What the exercise asks: Only the lines below between the one holding "orange plate D4:E7" and the one holding "none -> green brick L2 level 1", inclusive, are to be reproduced word for word; the pictures are to be left out.

Given data:

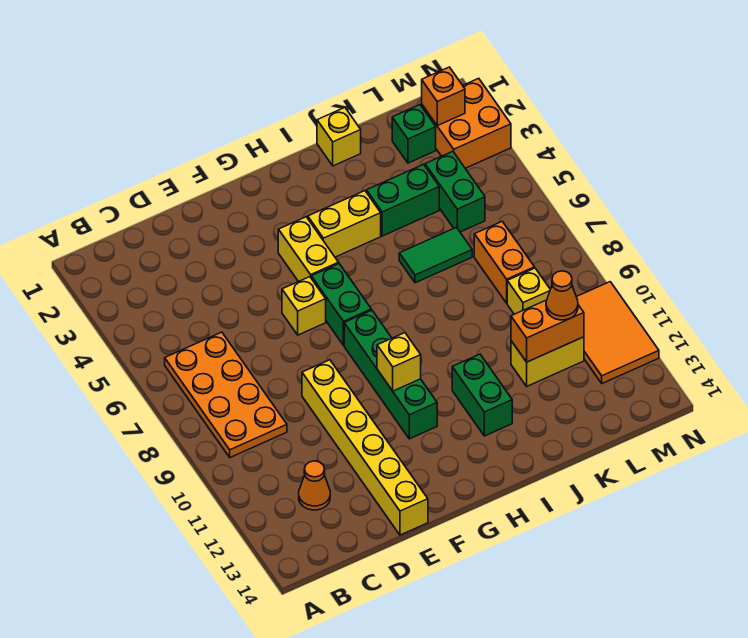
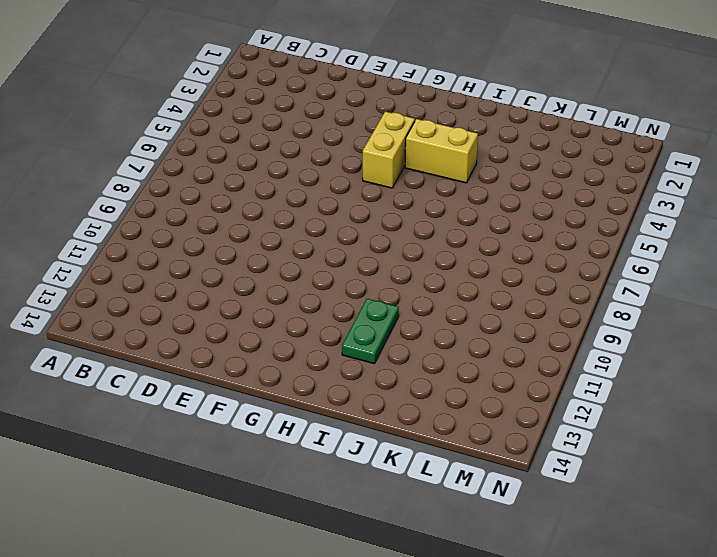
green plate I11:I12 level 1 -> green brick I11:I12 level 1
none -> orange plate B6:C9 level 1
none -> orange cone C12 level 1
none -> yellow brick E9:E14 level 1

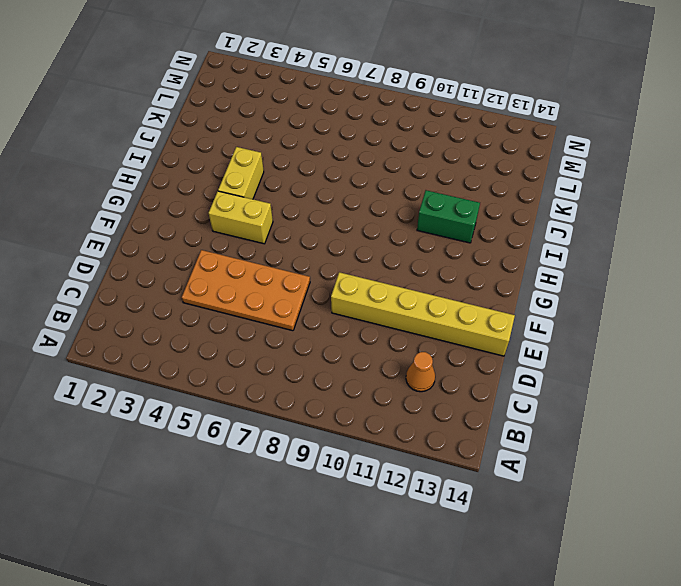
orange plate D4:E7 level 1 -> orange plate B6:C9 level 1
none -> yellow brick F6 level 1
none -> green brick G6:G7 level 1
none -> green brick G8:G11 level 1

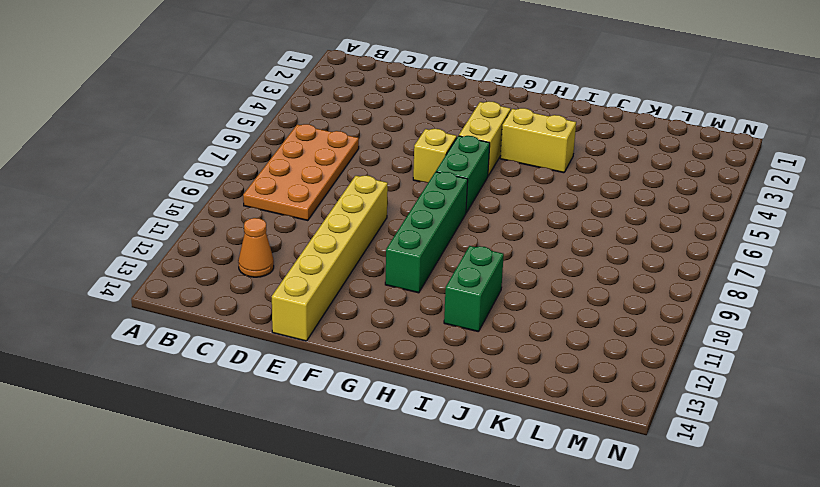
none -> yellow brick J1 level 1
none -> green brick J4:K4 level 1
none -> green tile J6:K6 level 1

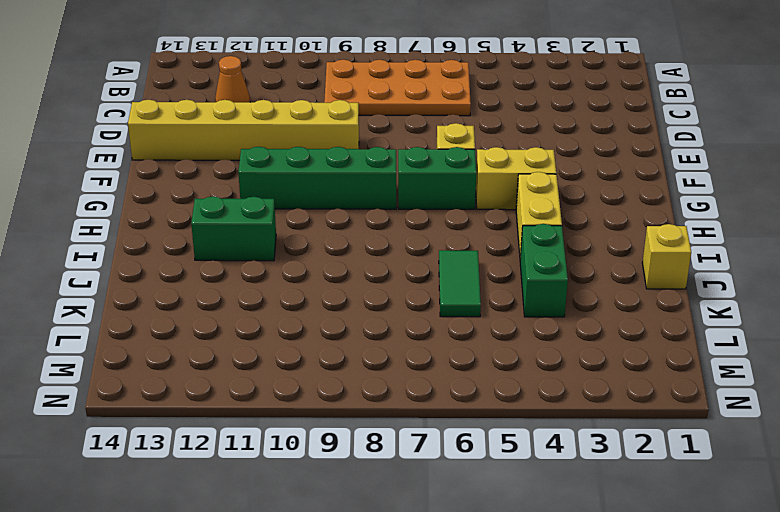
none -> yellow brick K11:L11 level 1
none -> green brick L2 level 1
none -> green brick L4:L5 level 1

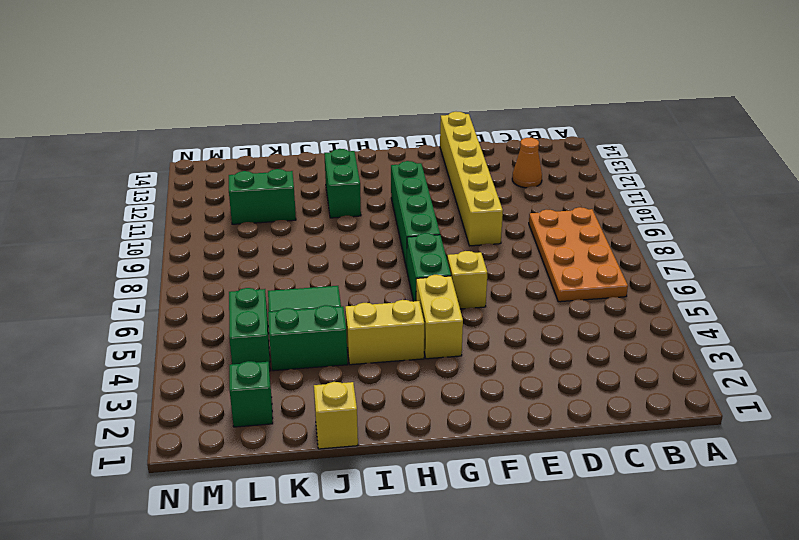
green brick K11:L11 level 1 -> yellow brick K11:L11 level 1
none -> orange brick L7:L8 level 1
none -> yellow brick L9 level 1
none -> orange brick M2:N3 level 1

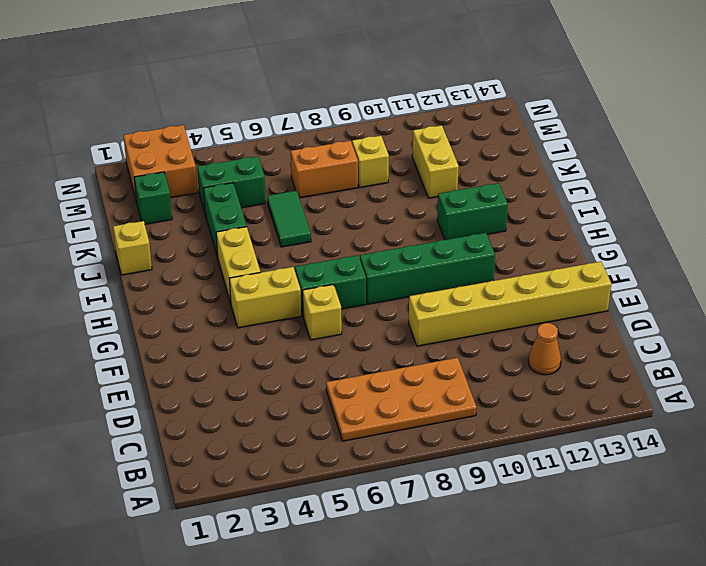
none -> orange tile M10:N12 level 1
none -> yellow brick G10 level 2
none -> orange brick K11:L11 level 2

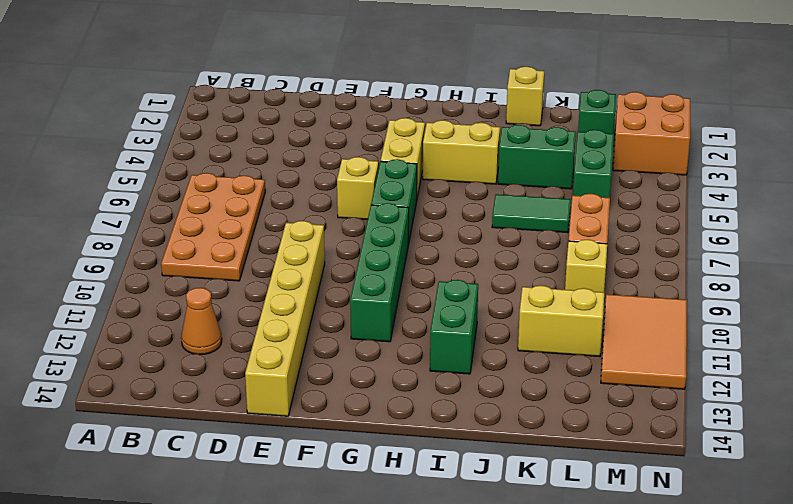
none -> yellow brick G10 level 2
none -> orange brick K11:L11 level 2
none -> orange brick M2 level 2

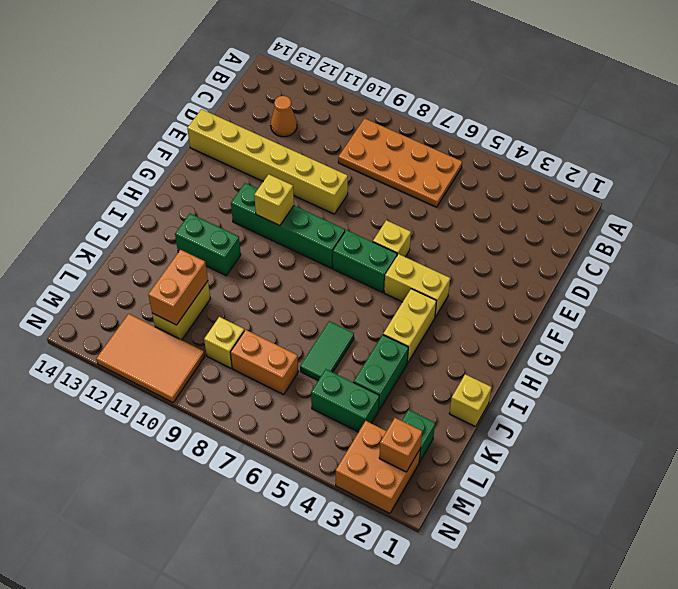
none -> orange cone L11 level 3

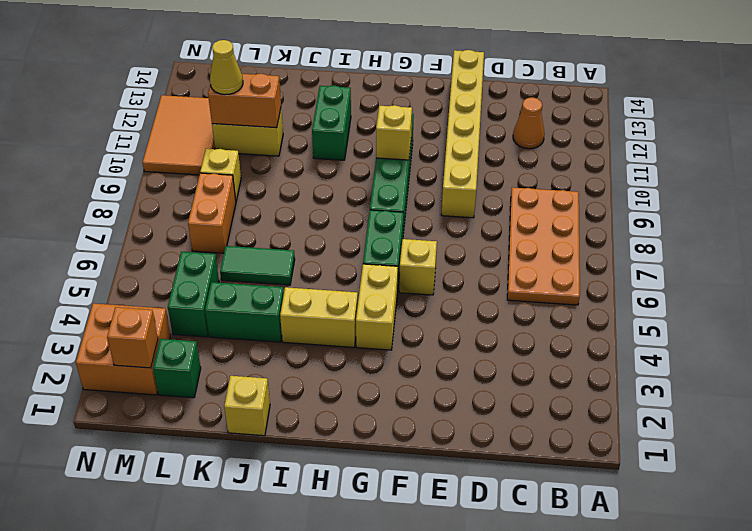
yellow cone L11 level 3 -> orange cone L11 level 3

Answer to this task:
orange plate D4:E7 level 1 -> orange plate B6:C9 level 1
none -> yellow brick F6 level 1
none -> green brick G6:G7 level 1
none -> green brick G8:G11 level 1

none -> yellow brick J1 level 1
none -> green brick J4:K4 level 1
none -> green tile J6:K6 level 1

none -> yellow brick K11:L11 level 1
none -> green brick L2 level 1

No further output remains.